Images do not belong in the copy; retype the rest of the entries below exactly.

----

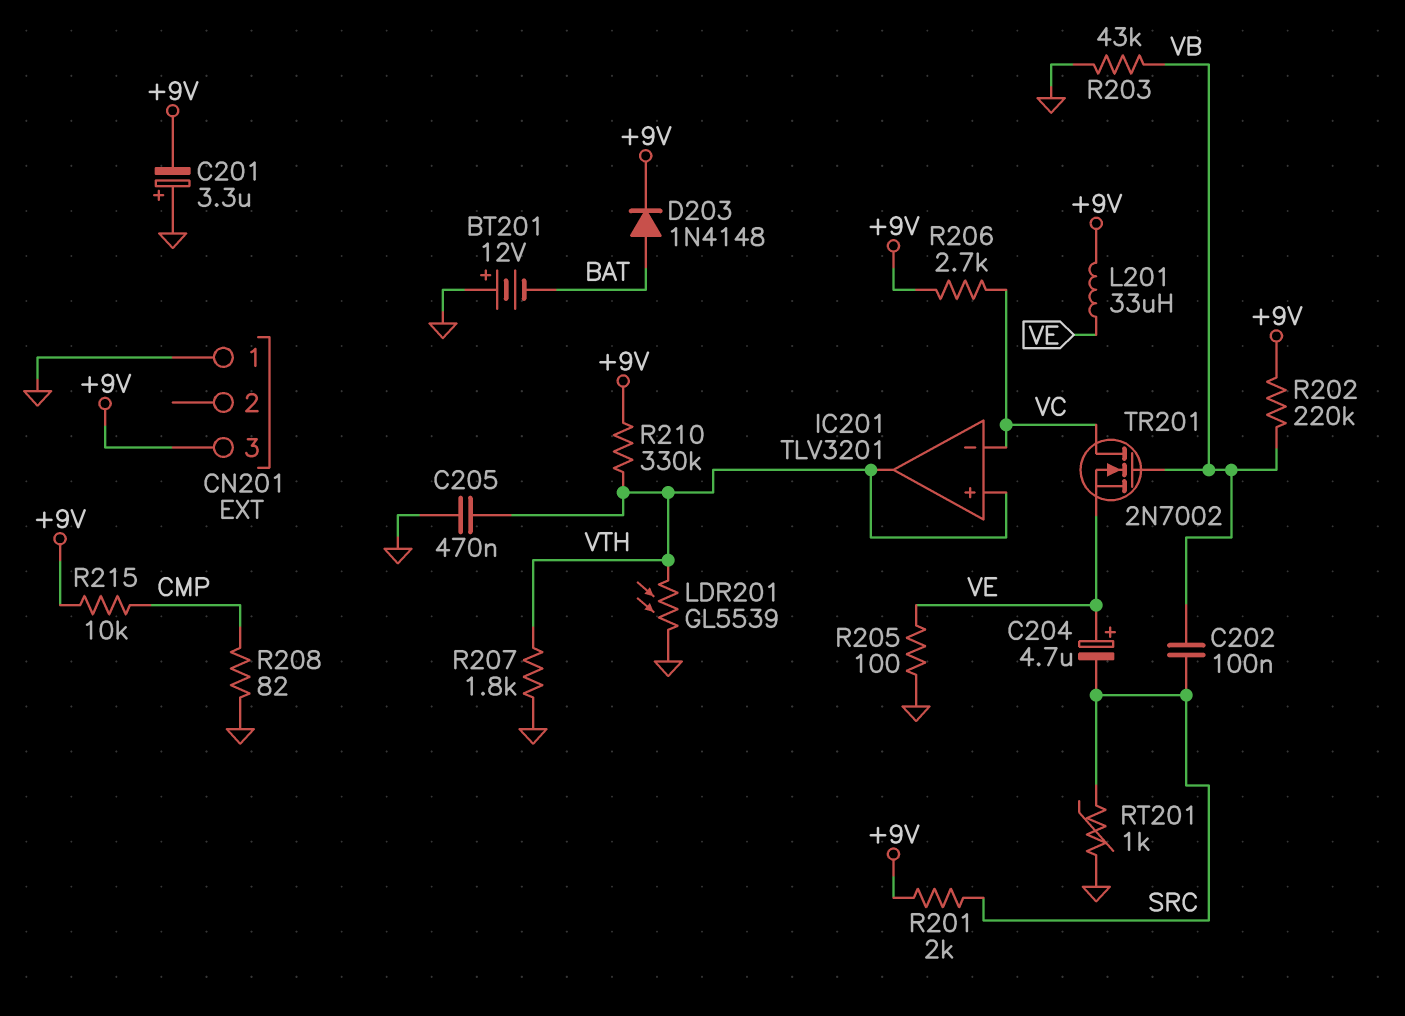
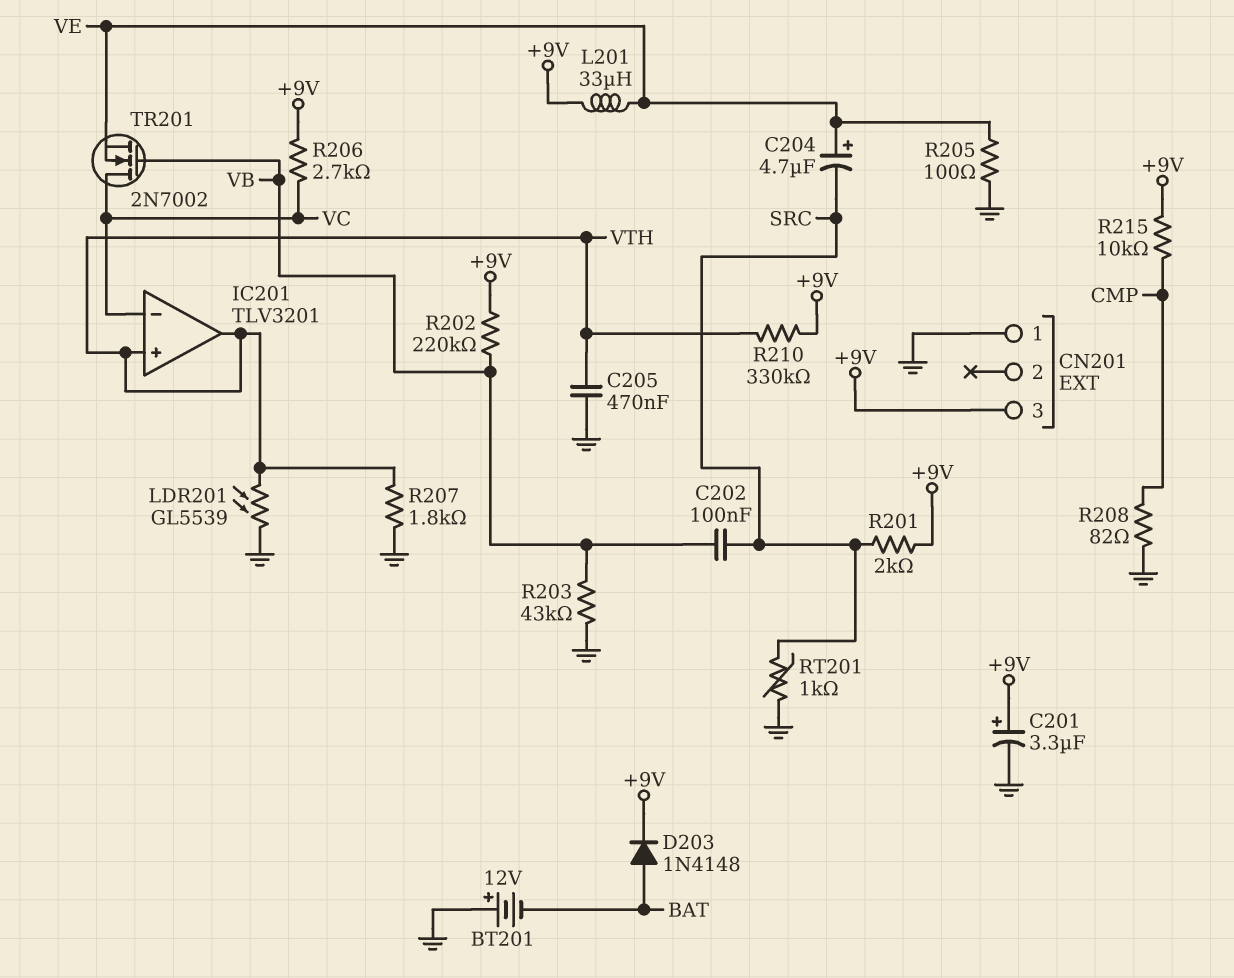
C201: 3.3uF (plus GND, minus +9V) -> 3.3uF (plus +9V, minus GND)

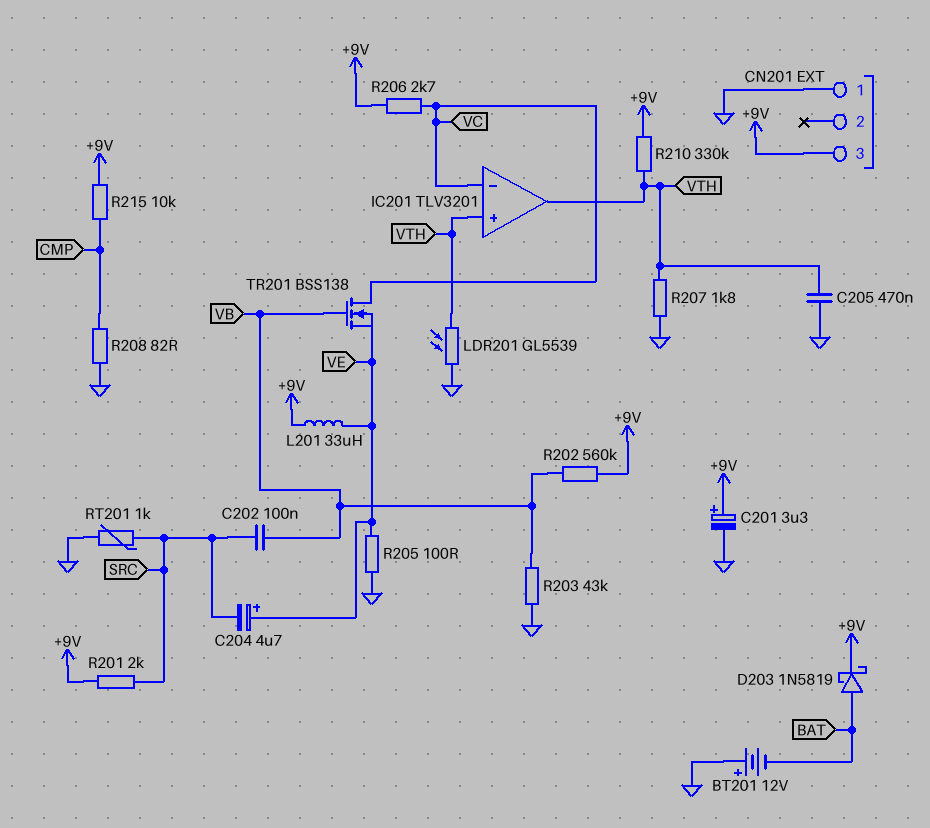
D203: diode 1N4148 (A BAT, K +9V) -> schottky 1N5819 (A BAT, K +9V)
R202: 220k (+9V, VB) -> 560k (+9V, VB)
TR201: NMOS 2N7002 (G VB, D VC, S VE) -> NMOS BSS138 (G VB, D VC, S VE)

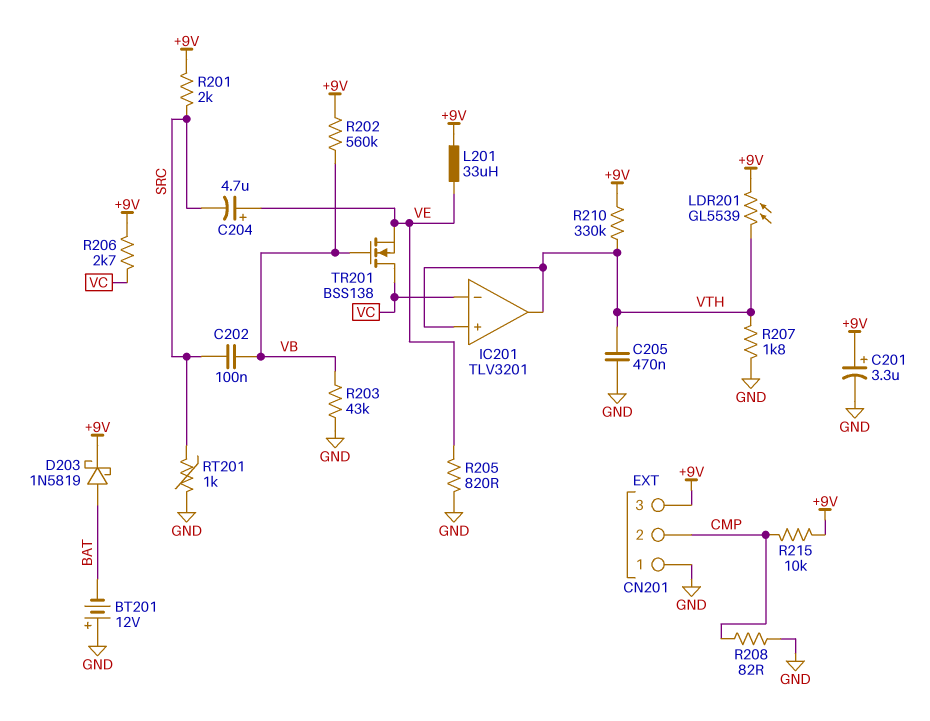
CN201 pin 2: none -> CMP
LDR201: GL5539 (GND, VTH) -> GL5539 (+9V, VTH)
R205: 100 (GND, VE) -> 820 (GND, VE)

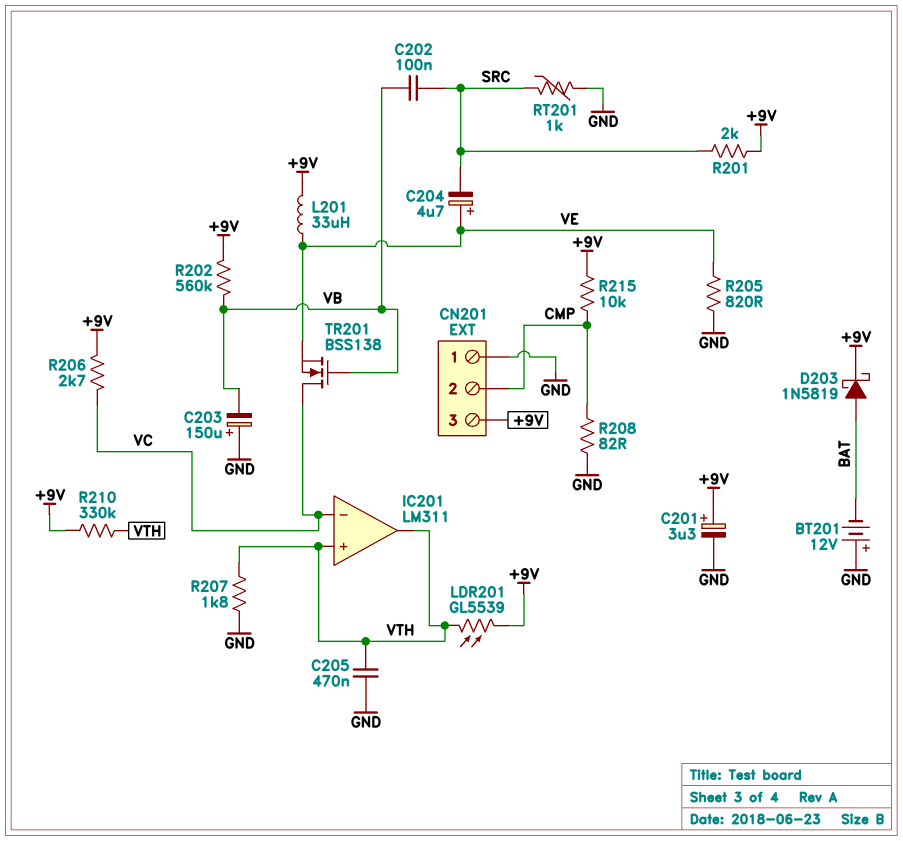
C203: none -> 150uF (plus GND, minus VB)
IC201: TLV3201 -> LM311
R203: 43k (GND, VB) -> none

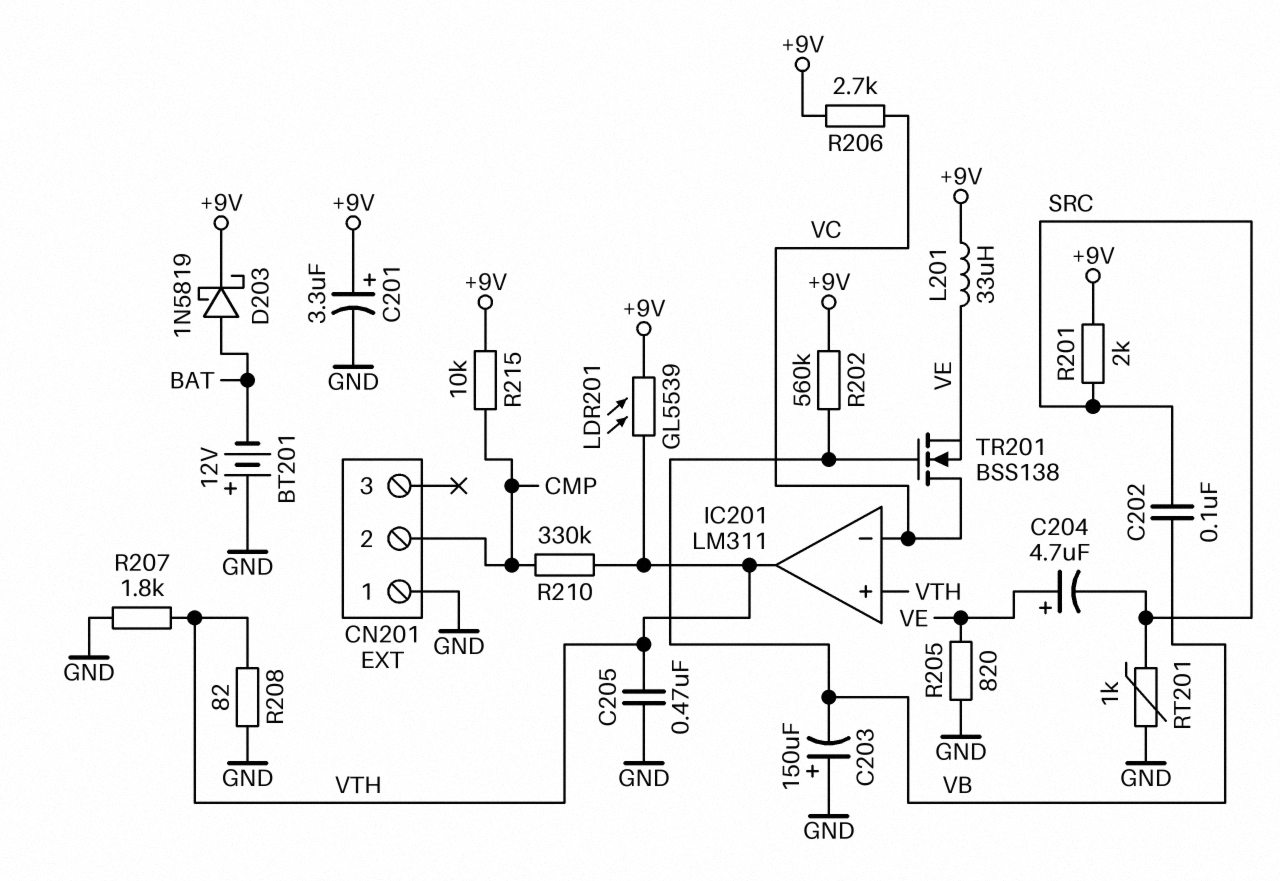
CN201 pin 3: +9V -> none
R208: 82 (CMP, GND) -> 82 (GND, VTH)
R210: 330k (+9V, VTH) -> 330k (CMP, VTH)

----

ANSWER SECTION:
C201: 3.3uF (plus GND, minus +9V) -> 3.3uF (plus +9V, minus GND)

D203: diode 1N4148 (A BAT, K +9V) -> schottky 1N5819 (A BAT, K +9V)
R202: 220k (+9V, VB) -> 560k (+9V, VB)
TR201: NMOS 2N7002 (G VB, D VC, S VE) -> NMOS BSS138 (G VB, D VC, S VE)

CN201 pin 2: none -> CMP
LDR201: GL5539 (GND, VTH) -> GL5539 (+9V, VTH)
R205: 100 (GND, VE) -> 820 (GND, VE)

C203: none -> 150uF (plus GND, minus VB)
IC201: TLV3201 -> LM311
R203: 43k (GND, VB) -> none

CN201 pin 3: +9V -> none
R208: 82 (CMP, GND) -> 82 (GND, VTH)
R210: 330k (+9V, VTH) -> 330k (CMP, VTH)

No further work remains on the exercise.